• Brief: Recast the lines from the one containing "This is a 0.5" through the last line, inclusive, as a Markdown table with the columns Row and Line. Number each row and leave out any blank lines.
╭─ Records to use
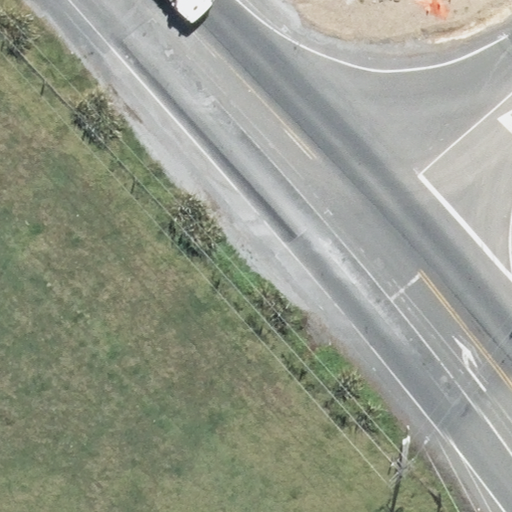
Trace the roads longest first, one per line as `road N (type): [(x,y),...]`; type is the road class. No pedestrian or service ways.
road 1 (secondary): [(380,214),(171,0)]
road 2 (secondary): [(511,378),(380,214)]
road 3 (residential): [(511,94),(380,214)]
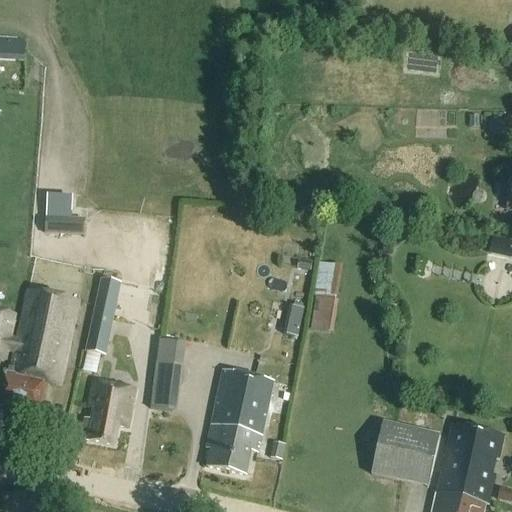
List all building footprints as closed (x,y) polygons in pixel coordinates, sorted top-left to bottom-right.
[(85,211),(46,209),(45,236),(83,238),(85,211)] [(340,332),(347,264),(323,261),(316,329),(340,332)] [(101,281),(85,353),(105,358),(121,286),(101,281)] [(9,352),(15,353),(10,378),(4,378),(0,393),(0,410),(37,419),(44,387),(60,390),(77,307),(28,296),(18,341),(11,340),(16,317),(0,313),(0,360),(7,362),(9,352)] [(184,411),(188,364),(161,362),(158,409),(184,411)] [(273,386),(223,376),(208,447),(207,452),(210,453),(206,471),(246,480),(250,461),(252,456),(258,457),(273,386)] [(119,425),(128,426),(134,393),(93,385),(88,412),(92,414),(91,424),(83,422),(78,441),(114,448),(114,446),(119,425)] [(384,424),(372,476),(430,489),(441,437),(384,424)] [(504,439),(453,428),(434,511),(482,511),(484,507),(489,508),(491,499),(494,486),(504,439)] [(273,445),(270,460),(282,462),(285,447),(273,445)] [(511,494),(499,491),(497,502),(511,505),(511,500),(511,494)]
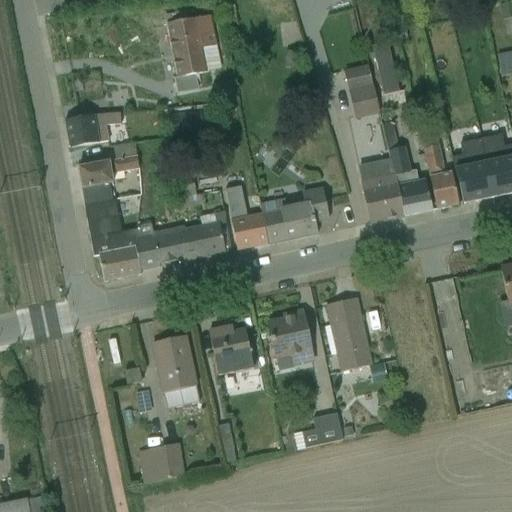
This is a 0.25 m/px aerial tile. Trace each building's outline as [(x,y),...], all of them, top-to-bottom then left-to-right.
[(160,26),(171,81),(202,75),(197,51),(213,48),(207,17),(160,26)] [(385,97),(397,95),(387,43),(375,45),(385,97)] [(356,120),(380,115),(369,68),(345,73),(356,120)] [(118,103),(167,106),(168,88),(119,85),(118,103)] [(215,98),(215,86),(190,86),(190,98),(215,98)] [(64,149),(97,144),(93,116),(60,121),(64,149)] [(406,128),(396,131),(401,147),(411,144),(406,128)] [(430,212),(453,207),(438,147),(416,153),(430,212)] [(398,221),(422,214),(407,157),(382,163),(398,221)] [(511,195),(511,160),(485,167),(492,200),(511,195)] [(398,221),(382,163),(352,171),(367,229),(398,221)] [(74,191),(105,186),(102,165),(71,170),(74,191)] [(466,205),(492,200),(485,167),(459,172),(466,205)] [(264,246),(328,231),(320,198),(256,213),(264,246)] [(131,202),(135,224),(146,222),(142,200),(131,202)] [(264,246),(256,213),(224,221),(232,254),(264,246)] [(185,265),(232,254),(224,221),(177,232),(185,265)] [(185,265),(177,232),(126,244),(134,277),(185,265)] [(99,285),(134,277),(126,244),(91,252),(99,285)] [(504,309),(511,306),(511,265),(495,270),(504,309)] [(338,373),(369,366),(354,300),(322,307),(338,373)] [(269,364),(308,356),(300,315),(261,323),(269,364)] [(212,379),(251,371),(242,328),(203,336),(212,379)] [(158,396),(193,389),(183,338),(147,345),(158,396)] [(113,340),(106,342),(111,366),(117,365),(113,340)] [(135,370),(121,373),(123,385),(137,382),(135,370)] [(334,421),(339,446),(357,442),(352,417),(334,421)] [(310,456),(322,455),(321,437),(310,437),(310,456)] [(194,450),(153,455),(157,487),(198,482),(194,450)] [(58,511),(56,500),(8,511),(58,511)]
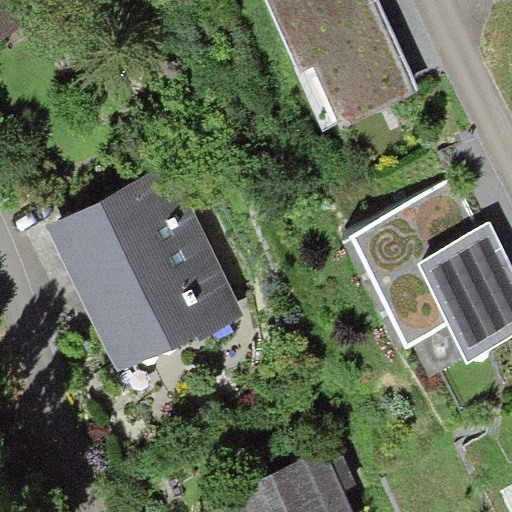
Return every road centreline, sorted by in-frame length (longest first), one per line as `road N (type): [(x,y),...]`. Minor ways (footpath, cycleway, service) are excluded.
road 1 (residential): [(0,268),(84,511)]
road 2 (residential): [(424,0),(511,189)]
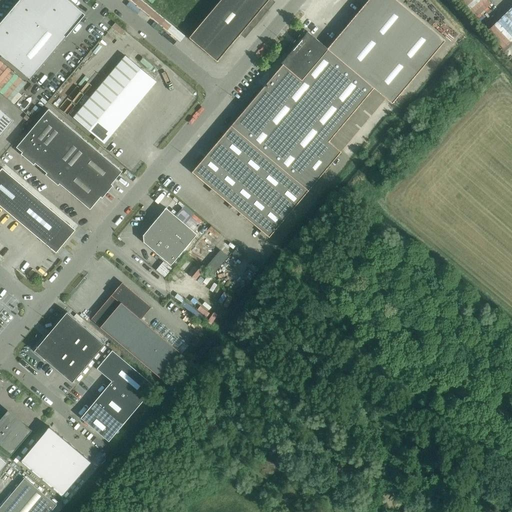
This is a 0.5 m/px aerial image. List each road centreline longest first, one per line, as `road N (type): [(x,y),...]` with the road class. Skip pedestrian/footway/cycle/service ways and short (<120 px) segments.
road 1 (unclassified): [(38,305),(217,94)]
road 2 (unclassified): [(217,94),(111,0)]
road 3 (unclassified): [(217,94),(300,0)]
╰─
• Exercise answer:
| Row | Line |
|---|---|
| 1 | This is a 0.5 m/px aerial image. List each road centreline longest first, one per line, as `road N (type): [(x,y),...]` with the road class. Skip pedestrian/footway/cycle/service ways and short (<120 px) segments. |
| 2 | road 1 (unclassified): [(38,305),(217,94)] |
| 3 | road 2 (unclassified): [(217,94),(111,0)] |
| 4 | road 3 (unclassified): [(217,94),(300,0)] |